Work instructions => Determine how many lines in the entries below include the word "none", and reply with that number alone.

Study material =>
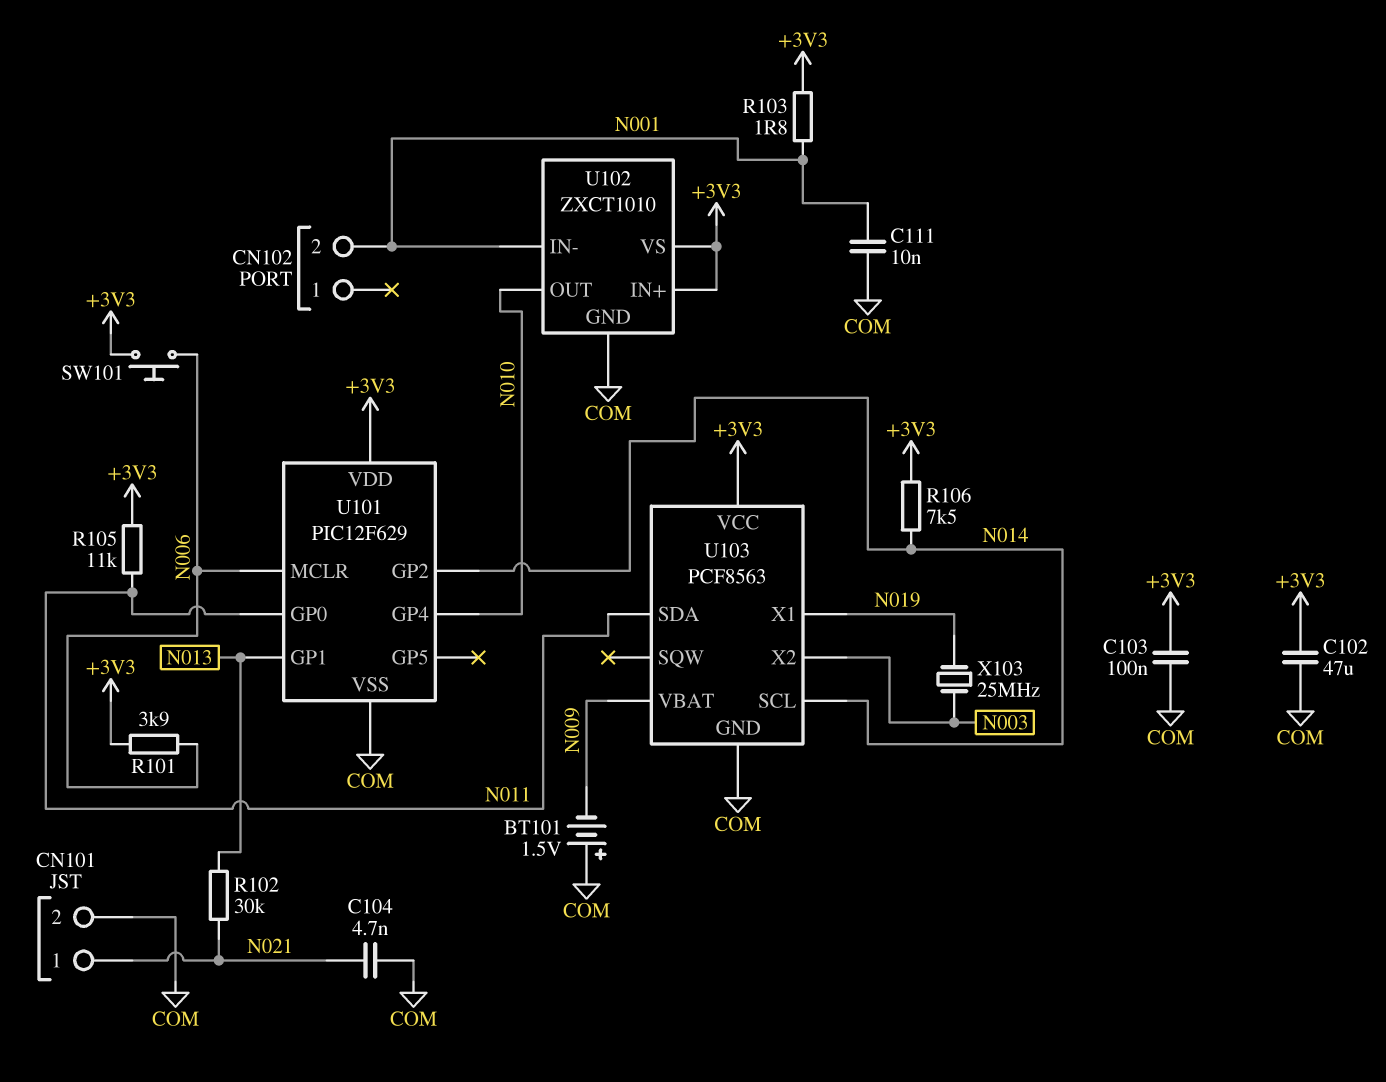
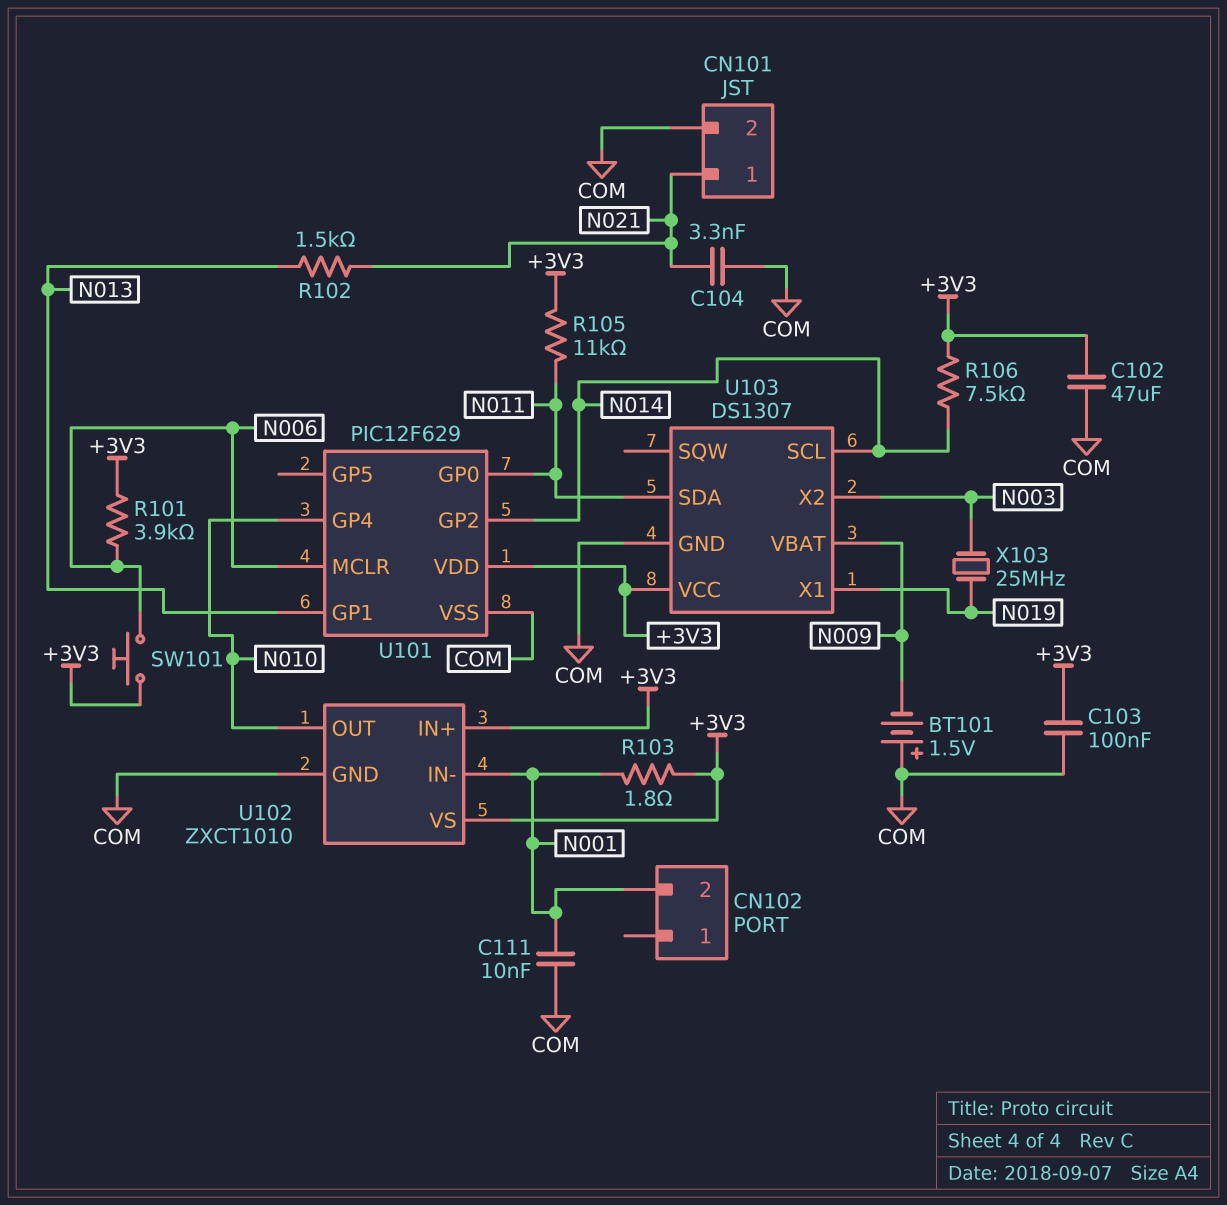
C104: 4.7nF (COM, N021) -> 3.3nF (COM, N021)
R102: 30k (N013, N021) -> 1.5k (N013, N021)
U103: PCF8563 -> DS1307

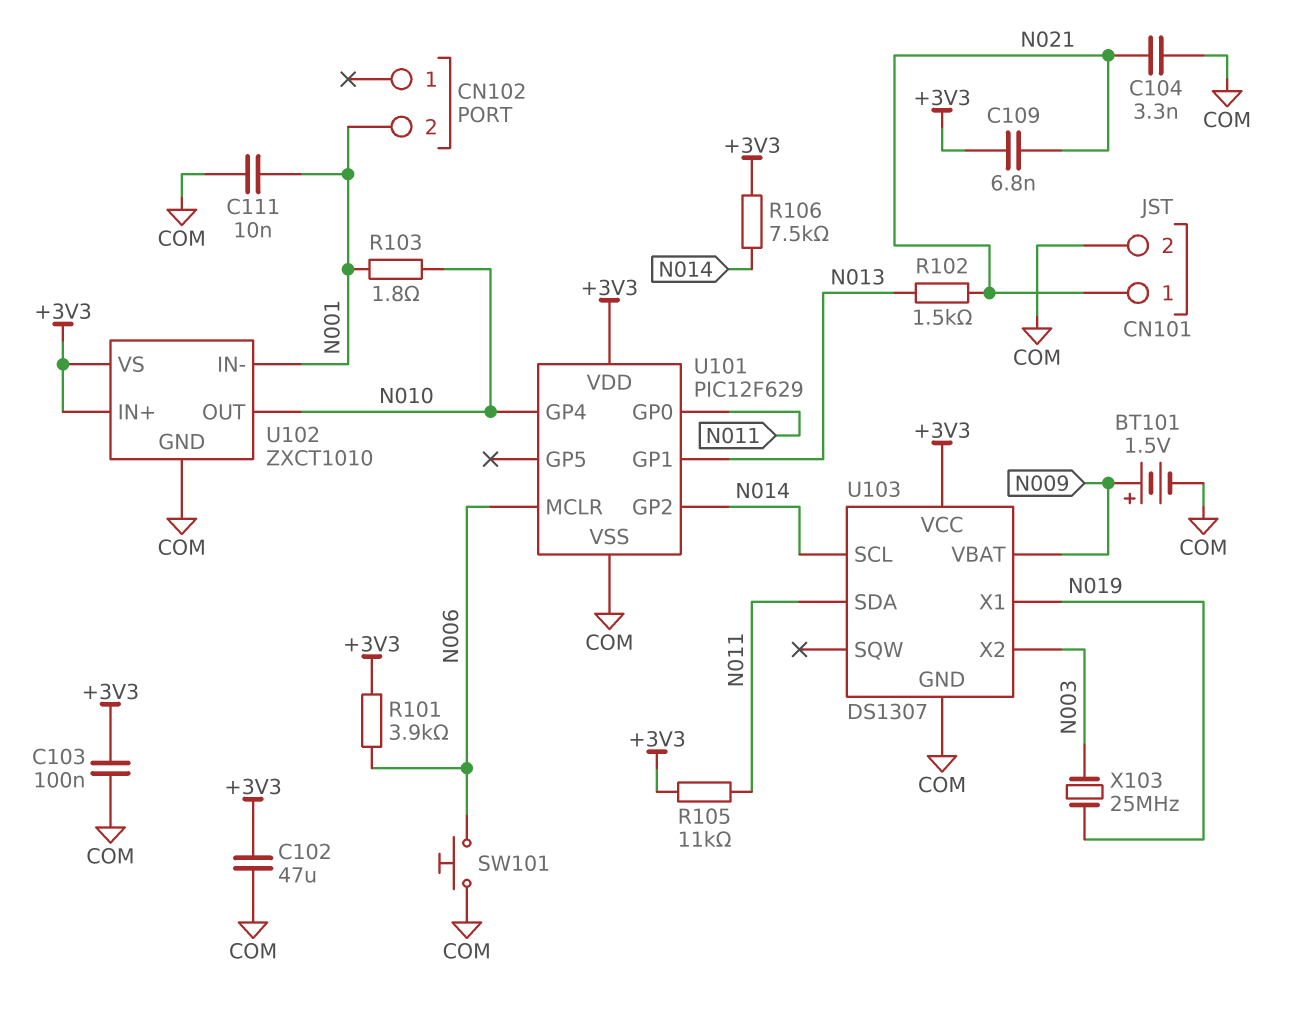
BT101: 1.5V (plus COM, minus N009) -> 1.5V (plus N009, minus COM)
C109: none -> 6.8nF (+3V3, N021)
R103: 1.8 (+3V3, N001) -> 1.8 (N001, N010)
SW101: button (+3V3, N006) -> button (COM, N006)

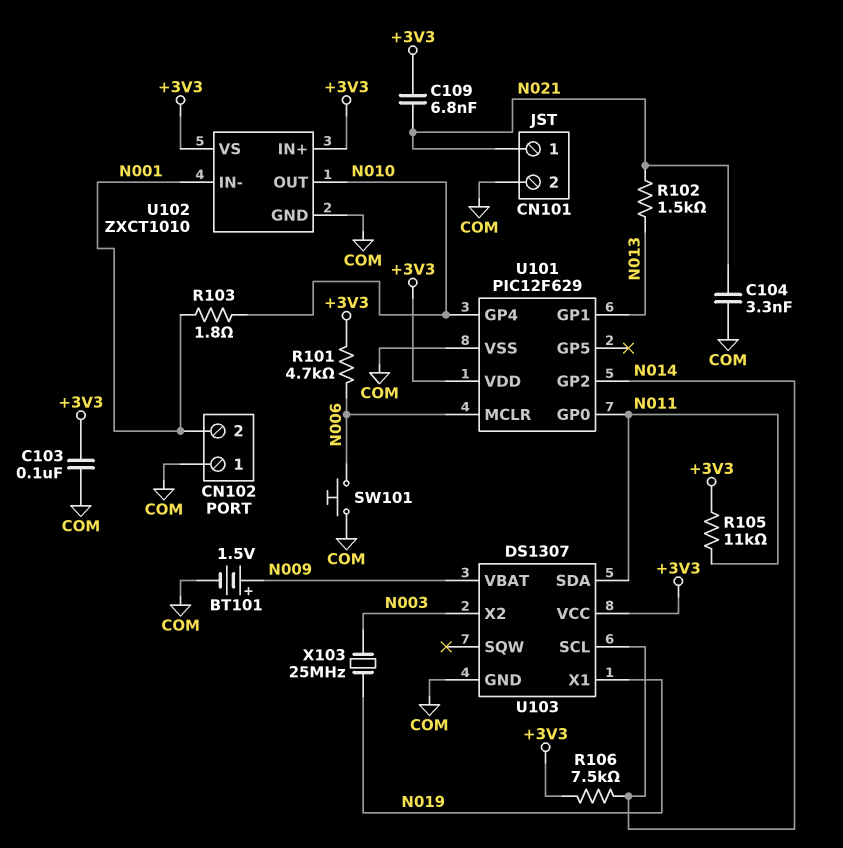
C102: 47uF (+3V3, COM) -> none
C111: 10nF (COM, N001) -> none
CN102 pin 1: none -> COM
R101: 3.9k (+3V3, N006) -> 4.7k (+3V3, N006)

Your response => 4